----- EXTRACTED ENTRIES -----
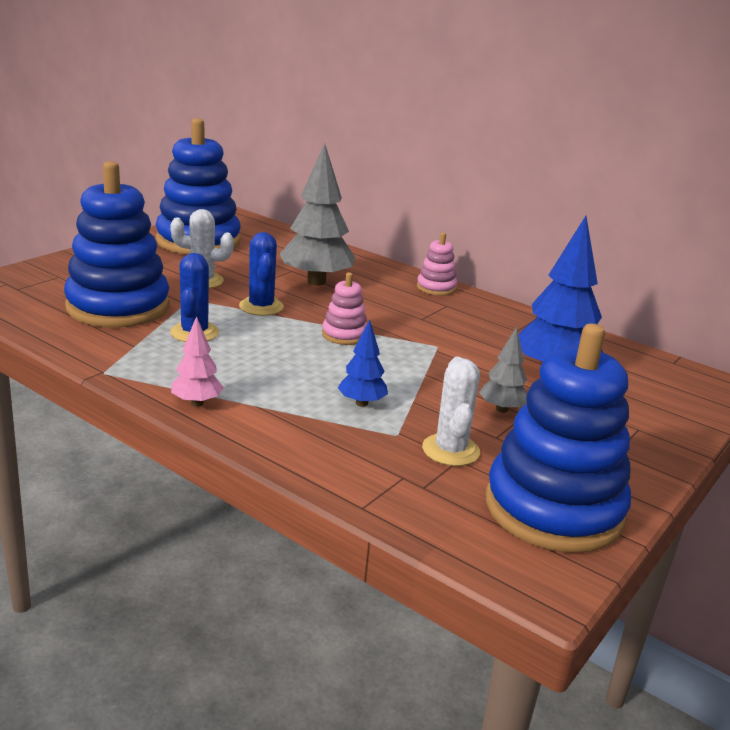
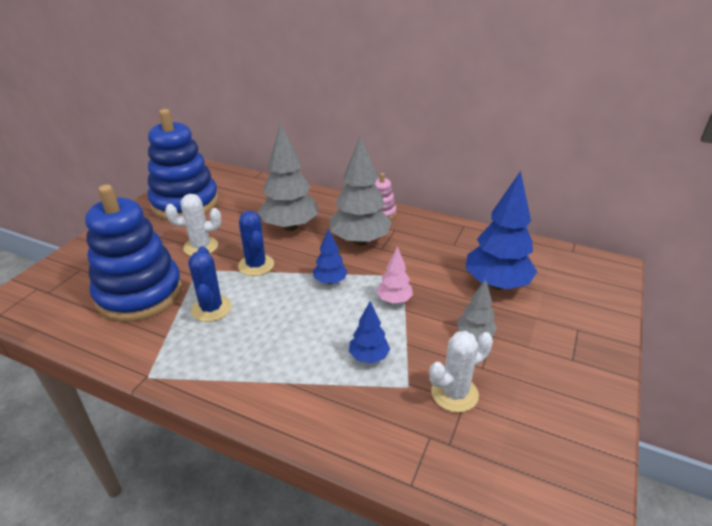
camera: 10 degrees left, 10 degrees up
(197, 403) = (237, 393): pink tree -> pink tree (394, 300)
(344, 335) = (330, 281): pink stacking toy -> blue tree
(397, 308) = (360, 241): none -> grey tree
(450, 450) = (454, 393): white cactus -> white cactus turned 75 degrees clockwise
(554, 509) = (554, 440): blue stacking toy -> none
-----
= WHAT YOU ARE ASKED TO DO =
Please print every record above exactly, but leave the pictures out.

= RESULT OF THE EXERCISE =
camera: 10 degrees left, 10 degrees up
(197, 403) = (237, 393): pink tree -> pink tree (394, 300)
(344, 335) = (330, 281): pink stacking toy -> blue tree
(397, 308) = (360, 241): none -> grey tree
(450, 450) = (454, 393): white cactus -> white cactus turned 75 degrees clockwise
(554, 509) = (554, 440): blue stacking toy -> none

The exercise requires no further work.